*** Begin section ***

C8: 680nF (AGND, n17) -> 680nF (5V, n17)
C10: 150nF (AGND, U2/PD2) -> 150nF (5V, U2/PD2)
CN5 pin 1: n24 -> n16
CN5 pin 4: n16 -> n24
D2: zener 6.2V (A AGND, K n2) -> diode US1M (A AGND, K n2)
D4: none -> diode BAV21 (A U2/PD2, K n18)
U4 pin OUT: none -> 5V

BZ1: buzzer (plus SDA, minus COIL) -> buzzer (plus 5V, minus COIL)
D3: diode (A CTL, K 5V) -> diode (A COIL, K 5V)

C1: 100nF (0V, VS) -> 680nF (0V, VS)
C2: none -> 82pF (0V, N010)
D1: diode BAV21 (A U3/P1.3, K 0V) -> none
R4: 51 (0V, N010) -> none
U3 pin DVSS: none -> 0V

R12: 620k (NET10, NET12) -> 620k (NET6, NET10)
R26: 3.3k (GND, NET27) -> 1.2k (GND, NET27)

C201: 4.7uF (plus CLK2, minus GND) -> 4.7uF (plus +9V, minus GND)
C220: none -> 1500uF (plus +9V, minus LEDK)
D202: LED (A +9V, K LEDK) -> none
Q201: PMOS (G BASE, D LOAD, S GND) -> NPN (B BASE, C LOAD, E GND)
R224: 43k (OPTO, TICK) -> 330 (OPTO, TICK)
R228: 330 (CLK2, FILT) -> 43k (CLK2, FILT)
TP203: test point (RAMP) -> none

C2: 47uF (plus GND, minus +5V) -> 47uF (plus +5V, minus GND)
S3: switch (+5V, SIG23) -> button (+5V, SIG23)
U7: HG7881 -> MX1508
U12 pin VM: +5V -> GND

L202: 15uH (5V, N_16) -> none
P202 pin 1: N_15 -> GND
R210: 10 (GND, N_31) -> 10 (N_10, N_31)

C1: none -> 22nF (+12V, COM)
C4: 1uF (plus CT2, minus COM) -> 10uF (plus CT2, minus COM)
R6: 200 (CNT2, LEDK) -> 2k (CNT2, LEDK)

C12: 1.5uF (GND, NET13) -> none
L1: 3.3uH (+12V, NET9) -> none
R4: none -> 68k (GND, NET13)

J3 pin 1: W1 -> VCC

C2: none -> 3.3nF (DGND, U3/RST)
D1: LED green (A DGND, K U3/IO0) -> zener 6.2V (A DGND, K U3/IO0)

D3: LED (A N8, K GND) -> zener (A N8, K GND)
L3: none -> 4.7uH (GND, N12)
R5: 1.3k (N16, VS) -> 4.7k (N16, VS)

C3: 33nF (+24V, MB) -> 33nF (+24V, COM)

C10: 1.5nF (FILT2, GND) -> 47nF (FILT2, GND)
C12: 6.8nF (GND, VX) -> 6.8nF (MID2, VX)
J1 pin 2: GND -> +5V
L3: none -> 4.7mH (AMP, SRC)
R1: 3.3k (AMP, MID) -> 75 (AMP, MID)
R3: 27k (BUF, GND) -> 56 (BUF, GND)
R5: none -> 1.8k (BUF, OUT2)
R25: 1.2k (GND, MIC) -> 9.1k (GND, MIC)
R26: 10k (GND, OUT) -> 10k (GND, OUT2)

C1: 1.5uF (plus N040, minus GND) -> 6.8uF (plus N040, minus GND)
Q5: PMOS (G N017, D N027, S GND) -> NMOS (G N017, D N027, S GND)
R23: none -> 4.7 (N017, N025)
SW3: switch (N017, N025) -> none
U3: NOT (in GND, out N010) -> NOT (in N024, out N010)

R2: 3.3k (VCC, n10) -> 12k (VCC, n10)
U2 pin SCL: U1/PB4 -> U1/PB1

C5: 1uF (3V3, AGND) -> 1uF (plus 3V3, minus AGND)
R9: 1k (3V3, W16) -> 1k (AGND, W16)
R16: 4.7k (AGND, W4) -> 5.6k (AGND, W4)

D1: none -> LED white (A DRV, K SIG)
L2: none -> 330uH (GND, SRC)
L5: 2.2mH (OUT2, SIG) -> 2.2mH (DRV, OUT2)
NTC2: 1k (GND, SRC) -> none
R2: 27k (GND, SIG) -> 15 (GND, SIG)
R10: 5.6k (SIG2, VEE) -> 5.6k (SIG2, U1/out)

*** End section ***

**WORK ITEM**:
Retype the data in full and match it exactly.

**ANSWER SPACE**:
C8: 680nF (AGND, n17) -> 680nF (5V, n17)
C10: 150nF (AGND, U2/PD2) -> 150nF (5V, U2/PD2)
CN5 pin 1: n24 -> n16
CN5 pin 4: n16 -> n24
D2: zener 6.2V (A AGND, K n2) -> diode US1M (A AGND, K n2)
D4: none -> diode BAV21 (A U2/PD2, K n18)
U4 pin OUT: none -> 5V

BZ1: buzzer (plus SDA, minus COIL) -> buzzer (plus 5V, minus COIL)
D3: diode (A CTL, K 5V) -> diode (A COIL, K 5V)

C1: 100nF (0V, VS) -> 680nF (0V, VS)
C2: none -> 82pF (0V, N010)
D1: diode BAV21 (A U3/P1.3, K 0V) -> none
R4: 51 (0V, N010) -> none
U3 pin DVSS: none -> 0V

R12: 620k (NET10, NET12) -> 620k (NET6, NET10)
R26: 3.3k (GND, NET27) -> 1.2k (GND, NET27)

C201: 4.7uF (plus CLK2, minus GND) -> 4.7uF (plus +9V, minus GND)
C220: none -> 1500uF (plus +9V, minus LEDK)
D202: LED (A +9V, K LEDK) -> none
Q201: PMOS (G BASE, D LOAD, S GND) -> NPN (B BASE, C LOAD, E GND)
R224: 43k (OPTO, TICK) -> 330 (OPTO, TICK)
R228: 330 (CLK2, FILT) -> 43k (CLK2, FILT)
TP203: test point (RAMP) -> none

C2: 47uF (plus GND, minus +5V) -> 47uF (plus +5V, minus GND)
S3: switch (+5V, SIG23) -> button (+5V, SIG23)
U7: HG7881 -> MX1508
U12 pin VM: +5V -> GND

L202: 15uH (5V, N_16) -> none
P202 pin 1: N_15 -> GND
R210: 10 (GND, N_31) -> 10 (N_10, N_31)

C1: none -> 22nF (+12V, COM)
C4: 1uF (plus CT2, minus COM) -> 10uF (plus CT2, minus COM)
R6: 200 (CNT2, LEDK) -> 2k (CNT2, LEDK)

C12: 1.5uF (GND, NET13) -> none
L1: 3.3uH (+12V, NET9) -> none
R4: none -> 68k (GND, NET13)

J3 pin 1: W1 -> VCC

C2: none -> 3.3nF (DGND, U3/RST)
D1: LED green (A DGND, K U3/IO0) -> zener 6.2V (A DGND, K U3/IO0)

D3: LED (A N8, K GND) -> zener (A N8, K GND)
L3: none -> 4.7uH (GND, N12)
R5: 1.3k (N16, VS) -> 4.7k (N16, VS)

C3: 33nF (+24V, MB) -> 33nF (+24V, COM)

C10: 1.5nF (FILT2, GND) -> 47nF (FILT2, GND)
C12: 6.8nF (GND, VX) -> 6.8nF (MID2, VX)
J1 pin 2: GND -> +5V
L3: none -> 4.7mH (AMP, SRC)
R1: 3.3k (AMP, MID) -> 75 (AMP, MID)
R3: 27k (BUF, GND) -> 56 (BUF, GND)
R5: none -> 1.8k (BUF, OUT2)
R25: 1.2k (GND, MIC) -> 9.1k (GND, MIC)
R26: 10k (GND, OUT) -> 10k (GND, OUT2)

C1: 1.5uF (plus N040, minus GND) -> 6.8uF (plus N040, minus GND)
Q5: PMOS (G N017, D N027, S GND) -> NMOS (G N017, D N027, S GND)
R23: none -> 4.7 (N017, N025)
SW3: switch (N017, N025) -> none
U3: NOT (in GND, out N010) -> NOT (in N024, out N010)

R2: 3.3k (VCC, n10) -> 12k (VCC, n10)
U2 pin SCL: U1/PB4 -> U1/PB1

C5: 1uF (3V3, AGND) -> 1uF (plus 3V3, minus AGND)
R9: 1k (3V3, W16) -> 1k (AGND, W16)
R16: 4.7k (AGND, W4) -> 5.6k (AGND, W4)

D1: none -> LED white (A DRV, K SIG)
L2: none -> 330uH (GND, SRC)
L5: 2.2mH (OUT2, SIG) -> 2.2mH (DRV, OUT2)
NTC2: 1k (GND, SRC) -> none
R2: 27k (GND, SIG) -> 15 (GND, SIG)
R10: 5.6k (SIG2, VEE) -> 5.6k (SIG2, U1/out)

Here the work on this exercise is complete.